#### RECORDS SHOWN

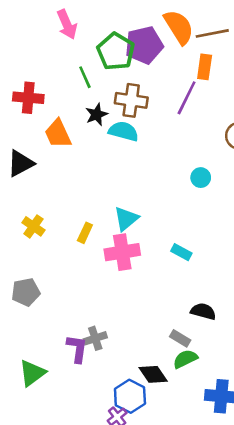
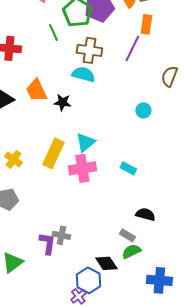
black star: (96, 114) -> (62, 102), moved, turned 30
orange trapezoid: (58, 134) -> (36, 90), moved
yellow cross: (33, 226) -> (13, 159), moved
yellow rectangle: (85, 233) -> (53, 153), size x1.8
gray cross: (95, 338) -> (61, 235), turned 30

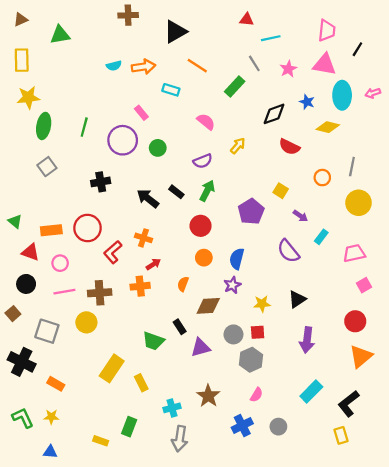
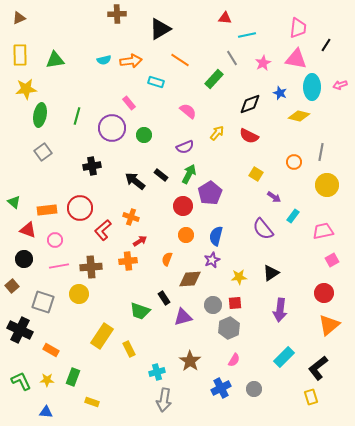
green triangle: (60, 35) -> (55, 60), moved
red semicircle: (289, 147) -> (249, 136), moved
purple pentagon: (251, 212) -> (210, 193), moved
green rectangle: (129, 427) -> (73, 377), moved

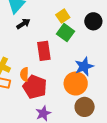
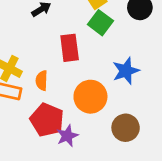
orange circle: (76, 83) -> (90, 97), moved
red pentagon: (35, 87) -> (47, 120), moved

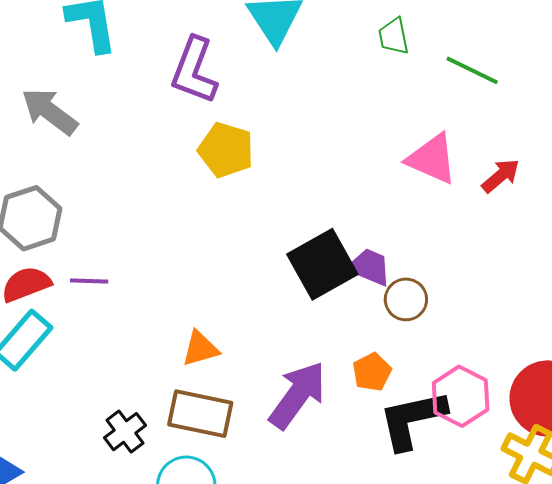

########

* EXERCISE INSTRUCTIONS *
Identify and extract each line of the listing that contains "orange".

* RESPONSE TO THE TASK *
orange trapezoid: (58, 134) -> (36, 90), moved
orange circle: (76, 83) -> (90, 97), moved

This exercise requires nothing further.